PROBLEM DESCRIPTION:
I need an exact copy of the lines from the one containing "blue candle: 2 -> 3" through the end of the records, without any pictures.

STUDY MATERIAL:

--

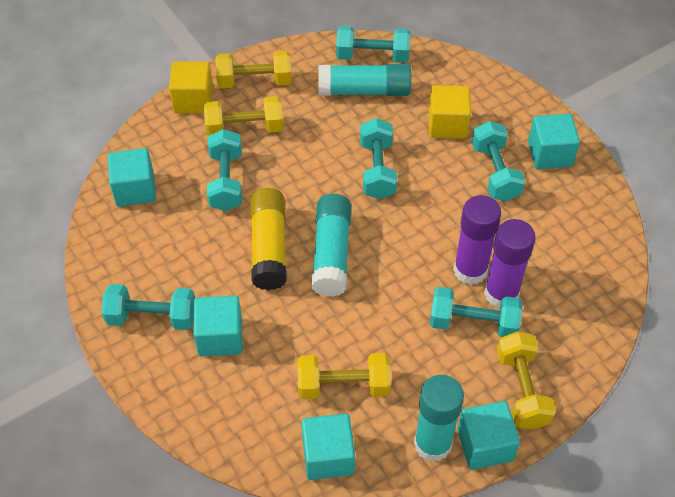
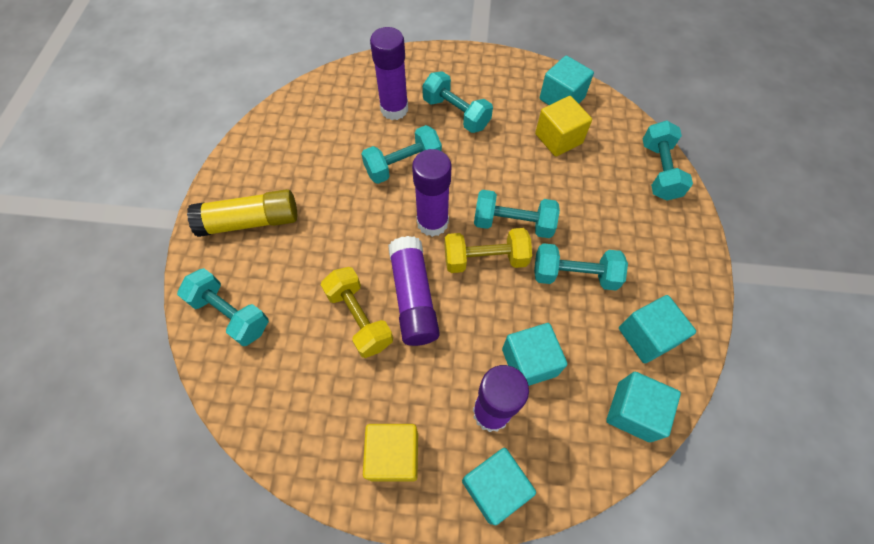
purple glue stick: 2 -> 4
turquoise glue stick: 3 -> 0
yellow dumbbell: 4 -> 2

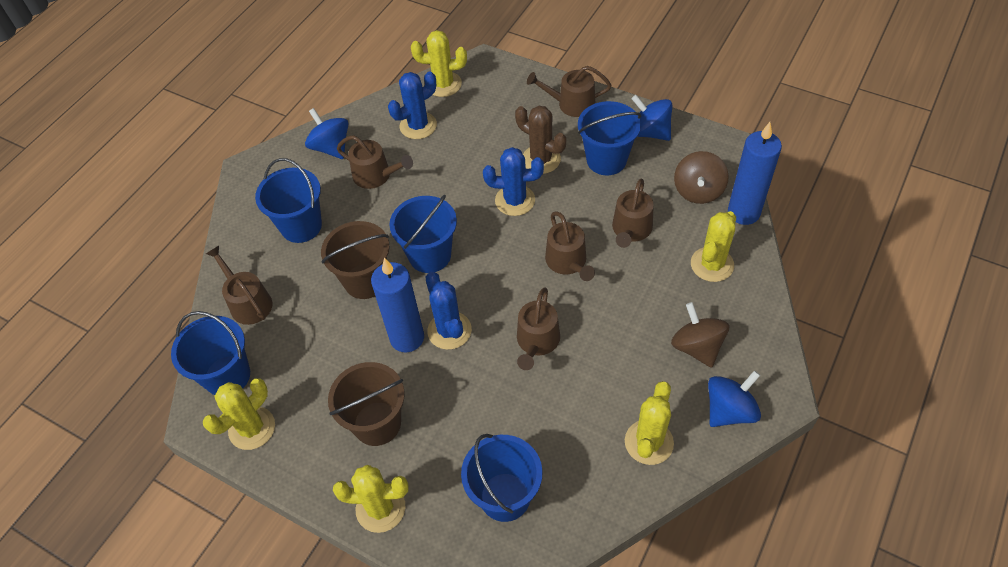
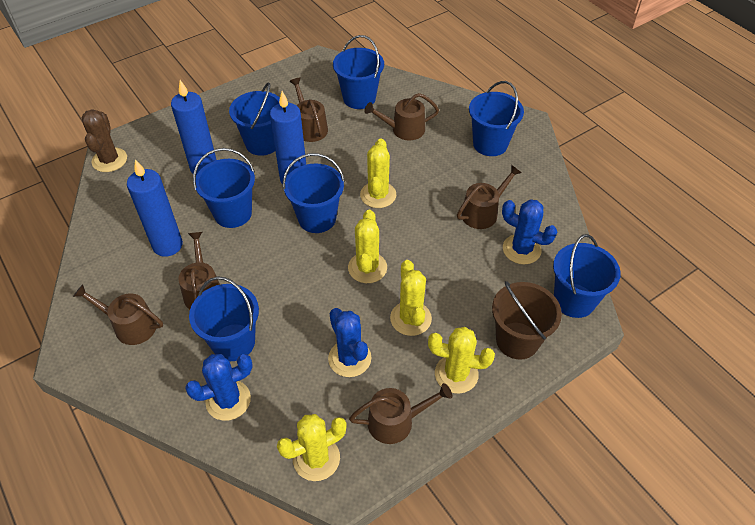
blue bucket: 5 -> 7
blue candle: 2 -> 3
blue spinning top: 3 -> 0
brown bucket: 2 -> 1
brown spinning top: 2 -> 0

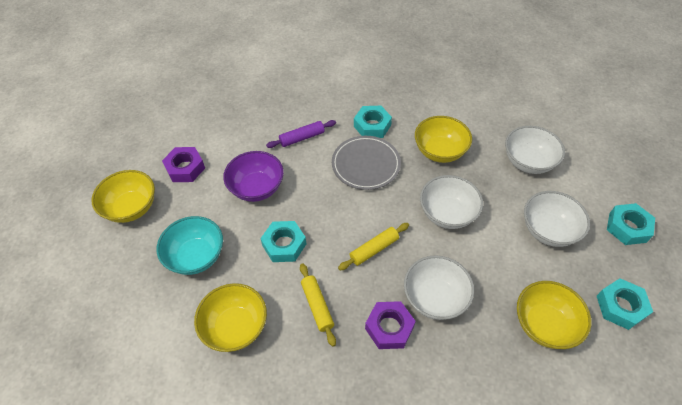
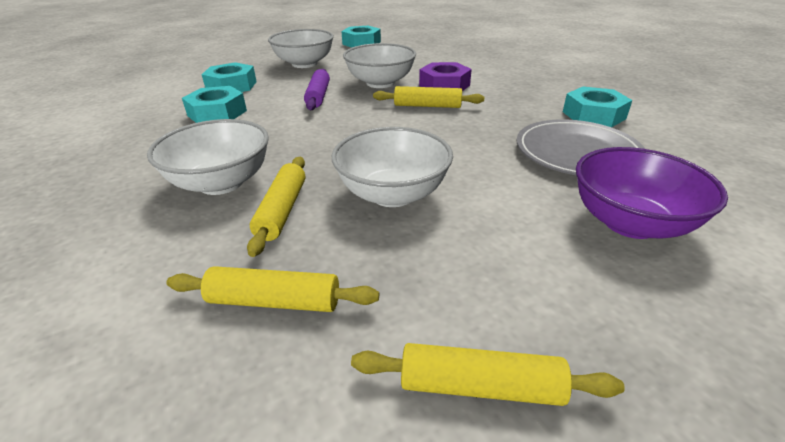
purple nut: 2 -> 1
turquoise bowl: 1 -> 0
yellow bowl: 4 -> 0
yellow rolling pin: 2 -> 4

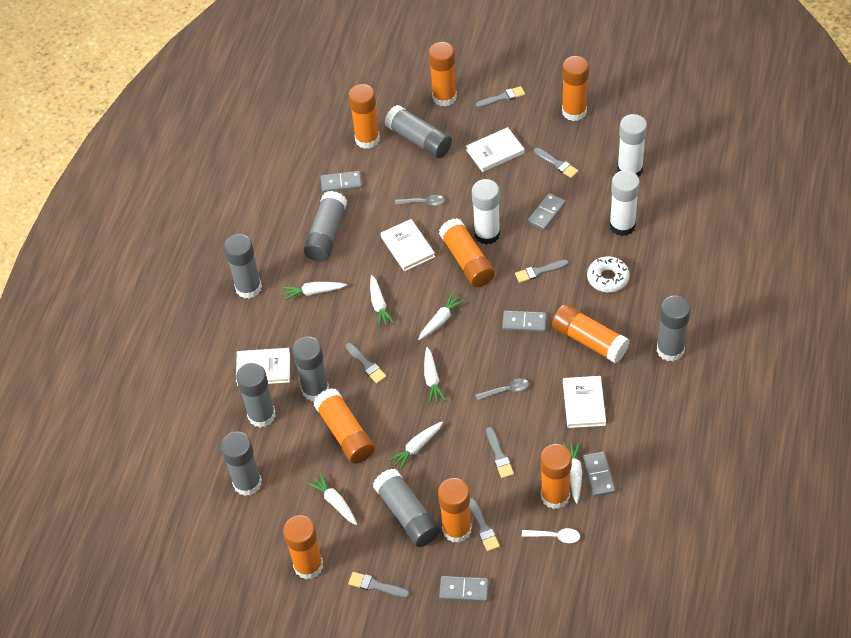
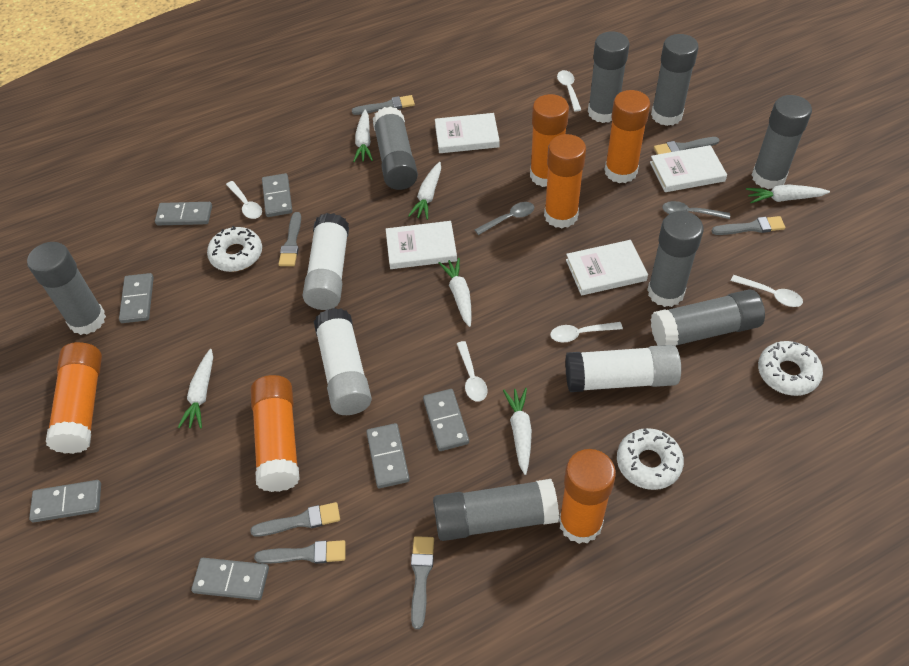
grey domino: 5 -> 7
orange glue stick: 9 -> 6
white carrot: 7 -> 6
white donut: 1 -> 3
white spoon: 1 -> 5

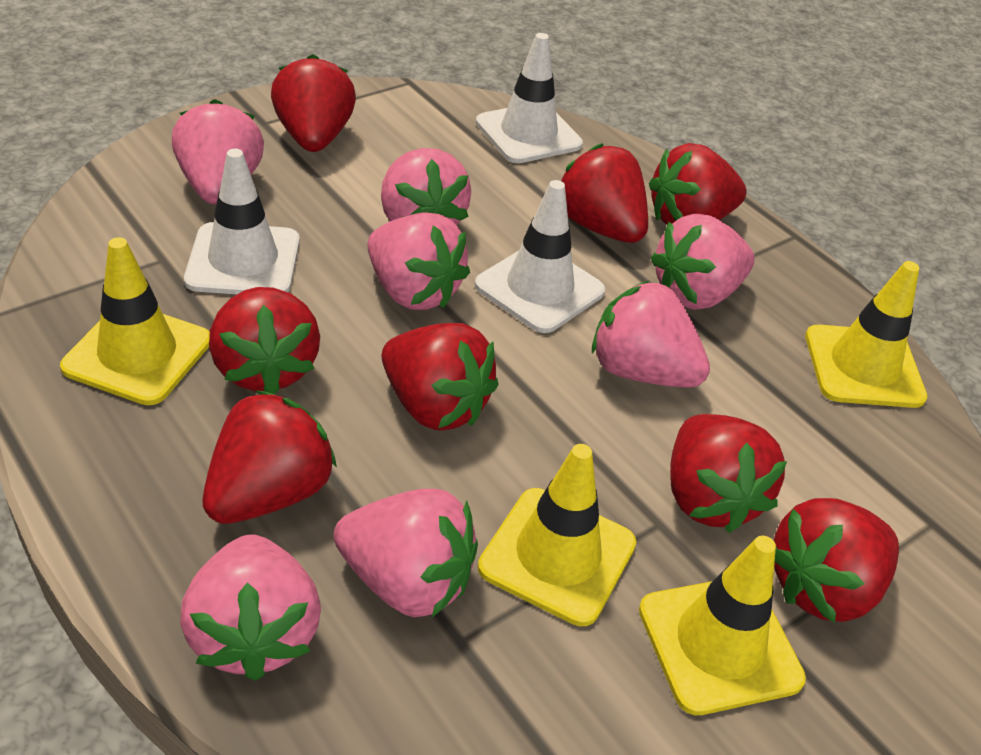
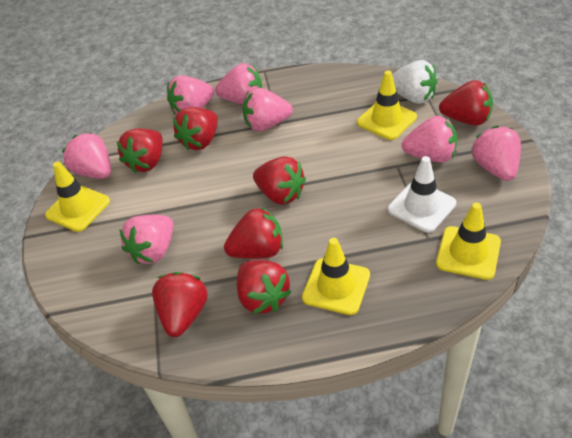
red strawberry: 8 -> 7
white strawberry: 0 -> 1
white traffic cone: 3 -> 1

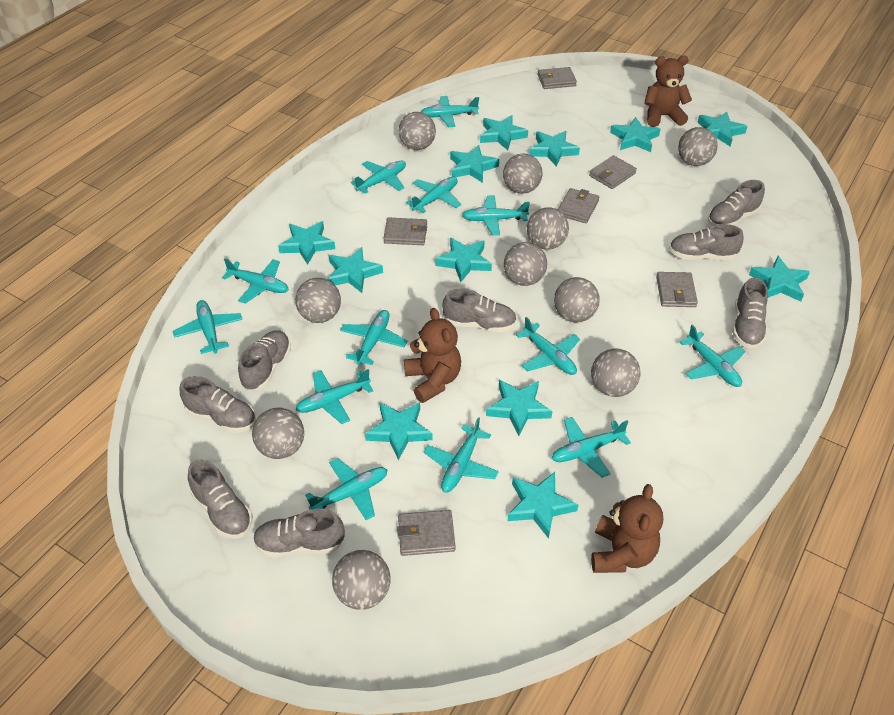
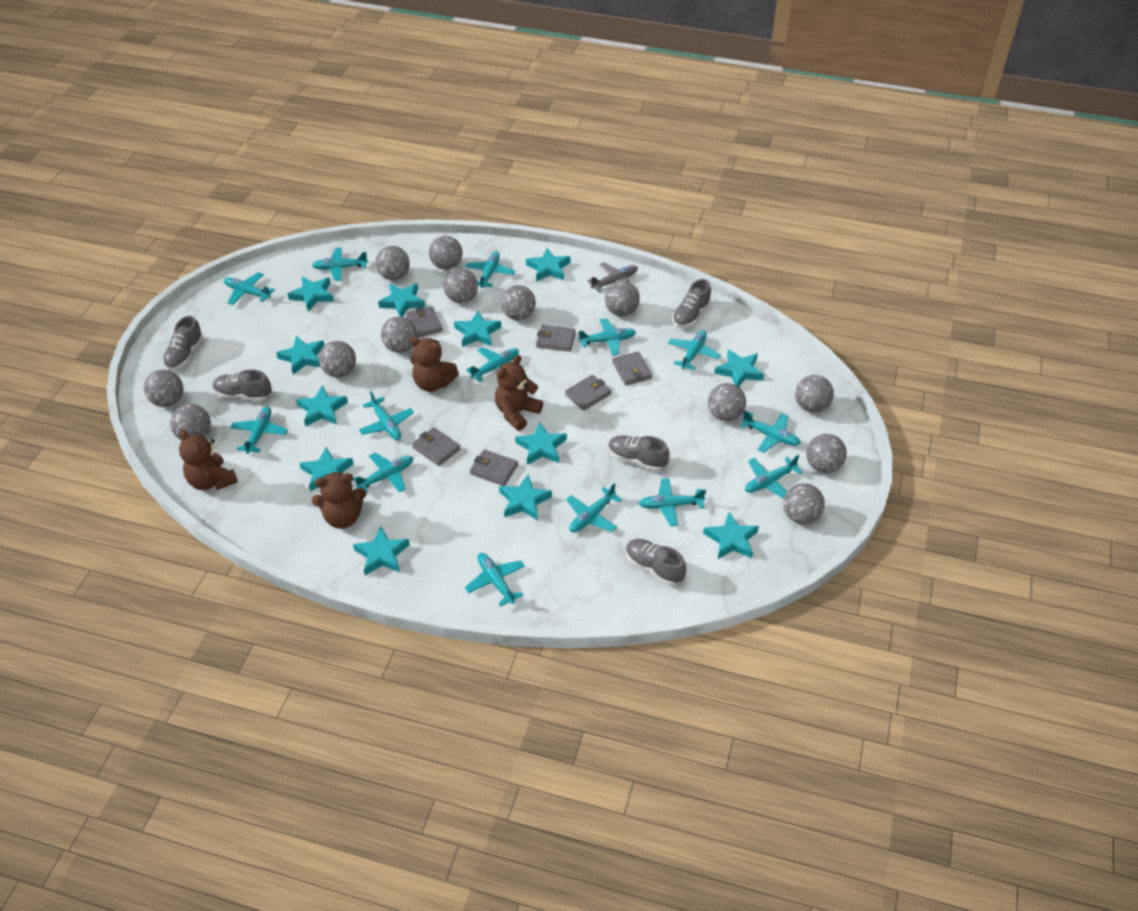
brown teddy bear: 3 -> 4
grey ball: 10 -> 13
grey plane: 0 -> 1
grey shoe: 8 -> 5
turquoise plane: 13 -> 14

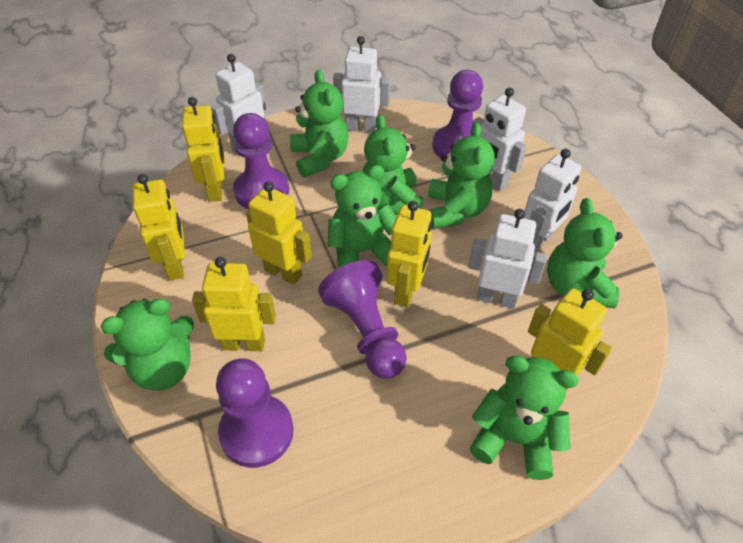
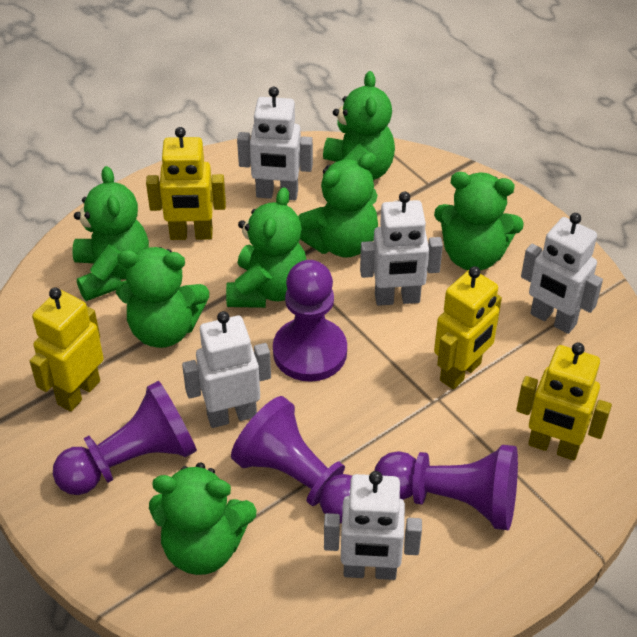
yellow robot: 6 -> 4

--

RESPONSE BELOW:
blue candle: 2 -> 3
blue spinning top: 3 -> 0
brown bucket: 2 -> 1
brown spinning top: 2 -> 0

purple nut: 2 -> 1
turquoise bowl: 1 -> 0
yellow bowl: 4 -> 0
yellow rolling pin: 2 -> 4

grey domino: 5 -> 7
orange glue stick: 9 -> 6
white carrot: 7 -> 6
white donut: 1 -> 3
white spoon: 1 -> 5

red strawberry: 8 -> 7
white strawberry: 0 -> 1
white traffic cone: 3 -> 1

brown teddy bear: 3 -> 4
grey ball: 10 -> 13
grey plane: 0 -> 1
grey shoe: 8 -> 5
turquoise plane: 13 -> 14

yellow robot: 6 -> 4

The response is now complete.